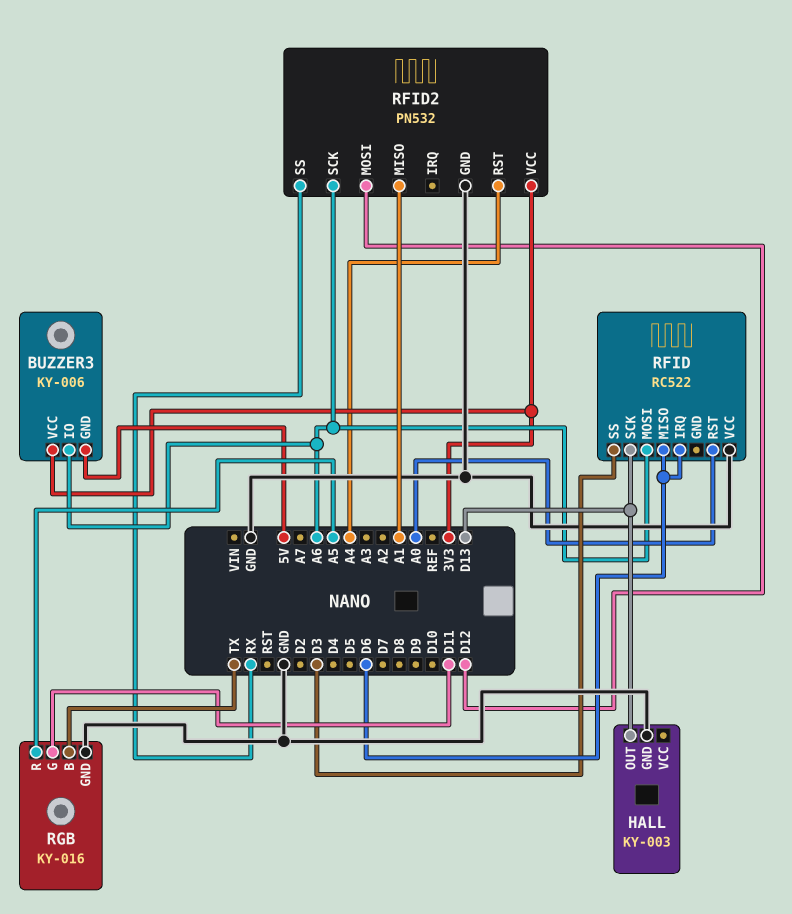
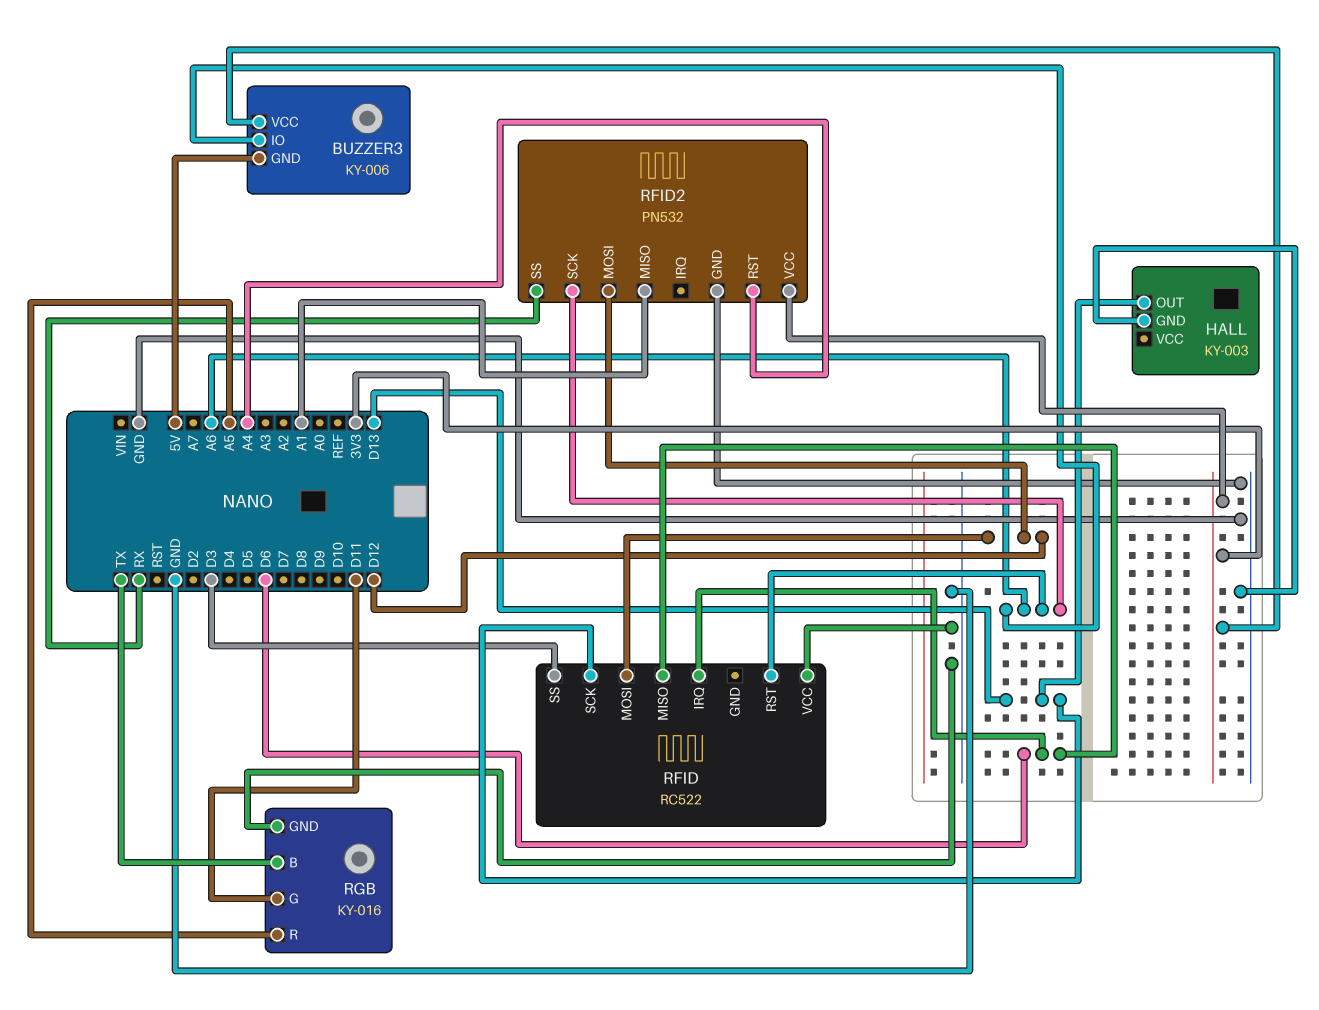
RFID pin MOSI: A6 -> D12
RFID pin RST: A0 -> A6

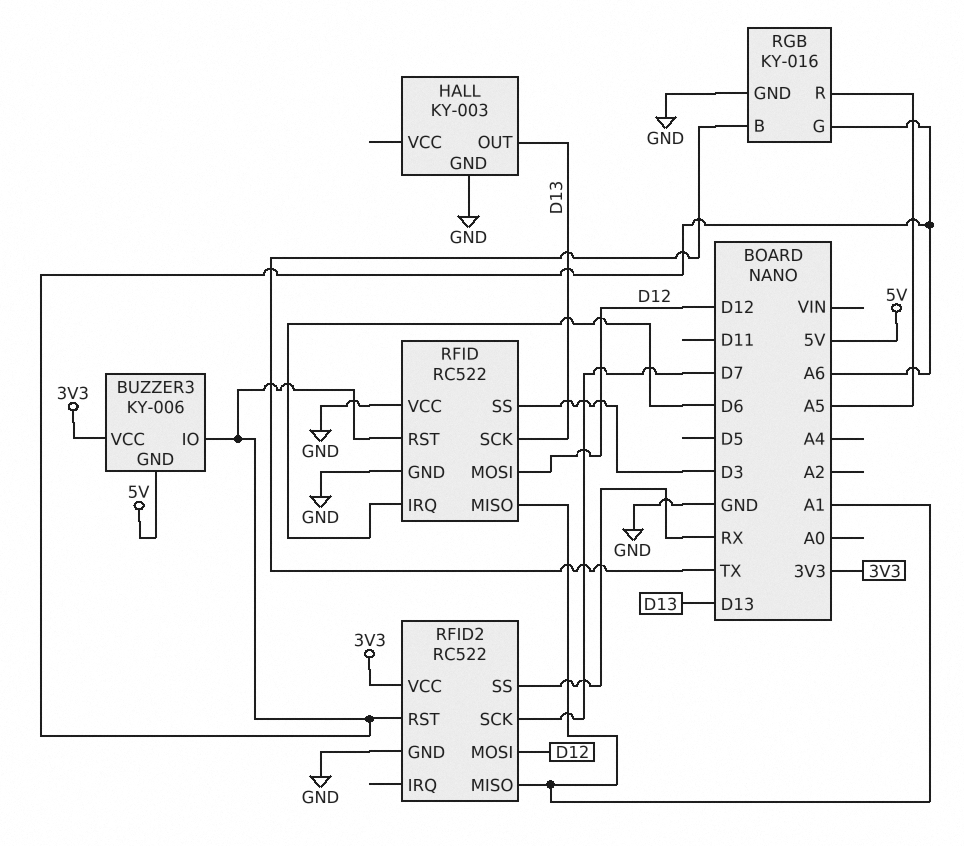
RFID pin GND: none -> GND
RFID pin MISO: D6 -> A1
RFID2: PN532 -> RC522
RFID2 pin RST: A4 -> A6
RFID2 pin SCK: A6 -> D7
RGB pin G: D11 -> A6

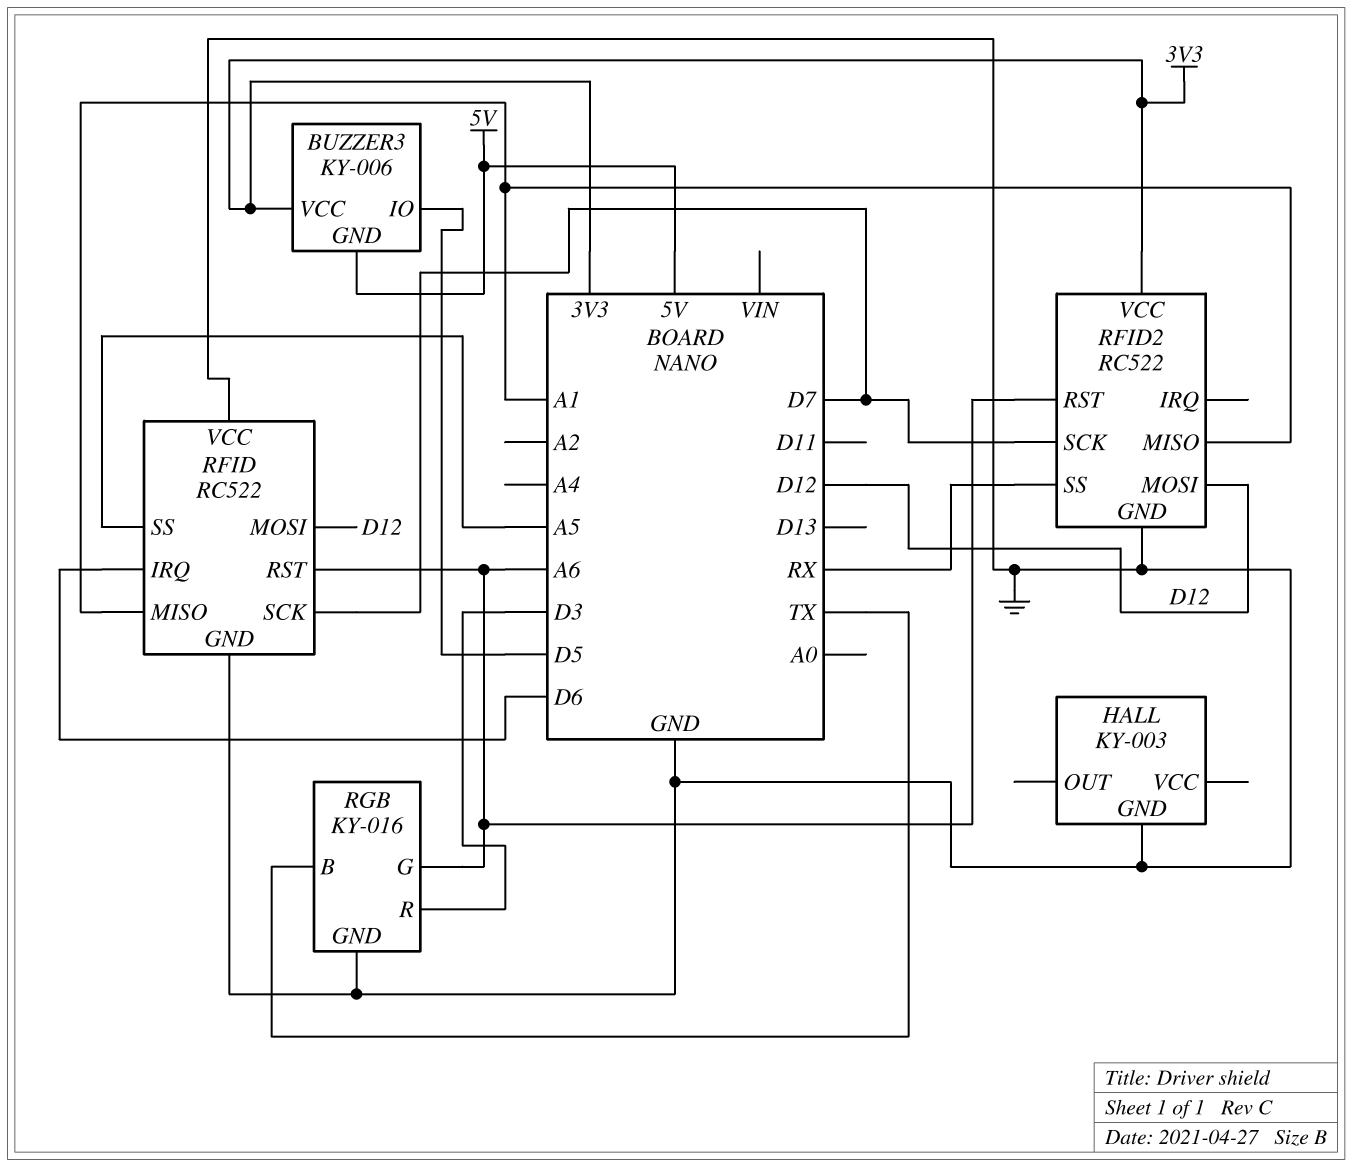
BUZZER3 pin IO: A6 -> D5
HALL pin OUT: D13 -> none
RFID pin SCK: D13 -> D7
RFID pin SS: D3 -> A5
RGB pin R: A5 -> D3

**PROBLEM**
Exactly the lines from the line that contains "RGB pin G: D11 -> A6" through the last line above, and no other lines, must be output, with pictures excluded.

**OUTPUT FOR THIS EXERCISE**
RGB pin G: D11 -> A6

BUZZER3 pin IO: A6 -> D5
HALL pin OUT: D13 -> none
RFID pin SCK: D13 -> D7
RFID pin SS: D3 -> A5
RGB pin R: A5 -> D3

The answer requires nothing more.